### Provided entries ###
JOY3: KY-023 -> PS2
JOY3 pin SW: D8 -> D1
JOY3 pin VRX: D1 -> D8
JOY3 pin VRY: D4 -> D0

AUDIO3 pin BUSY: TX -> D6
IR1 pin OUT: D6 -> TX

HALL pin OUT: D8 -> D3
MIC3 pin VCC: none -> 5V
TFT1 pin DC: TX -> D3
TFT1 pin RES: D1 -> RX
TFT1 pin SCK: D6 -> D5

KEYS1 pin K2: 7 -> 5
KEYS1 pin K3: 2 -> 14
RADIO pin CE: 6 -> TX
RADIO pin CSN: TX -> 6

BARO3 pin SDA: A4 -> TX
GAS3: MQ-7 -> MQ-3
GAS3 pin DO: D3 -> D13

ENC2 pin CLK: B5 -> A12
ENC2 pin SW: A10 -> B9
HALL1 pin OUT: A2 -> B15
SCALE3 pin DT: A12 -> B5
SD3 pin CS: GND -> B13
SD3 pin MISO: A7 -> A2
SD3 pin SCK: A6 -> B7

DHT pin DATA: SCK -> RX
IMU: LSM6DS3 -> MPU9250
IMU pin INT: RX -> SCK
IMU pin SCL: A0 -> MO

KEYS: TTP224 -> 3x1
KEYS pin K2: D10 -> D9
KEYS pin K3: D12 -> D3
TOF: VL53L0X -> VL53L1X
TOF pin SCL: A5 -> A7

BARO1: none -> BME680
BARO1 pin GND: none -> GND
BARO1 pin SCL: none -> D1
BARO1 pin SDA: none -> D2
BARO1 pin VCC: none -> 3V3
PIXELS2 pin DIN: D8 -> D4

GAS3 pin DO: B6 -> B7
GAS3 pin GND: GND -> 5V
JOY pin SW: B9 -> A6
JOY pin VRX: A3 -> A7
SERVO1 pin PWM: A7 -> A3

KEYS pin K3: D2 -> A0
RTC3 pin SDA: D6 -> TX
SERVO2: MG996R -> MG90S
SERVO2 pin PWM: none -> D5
###
# Task to complete
Report how many lines of the records hold the word "none", and supply no other text.

# Written response
7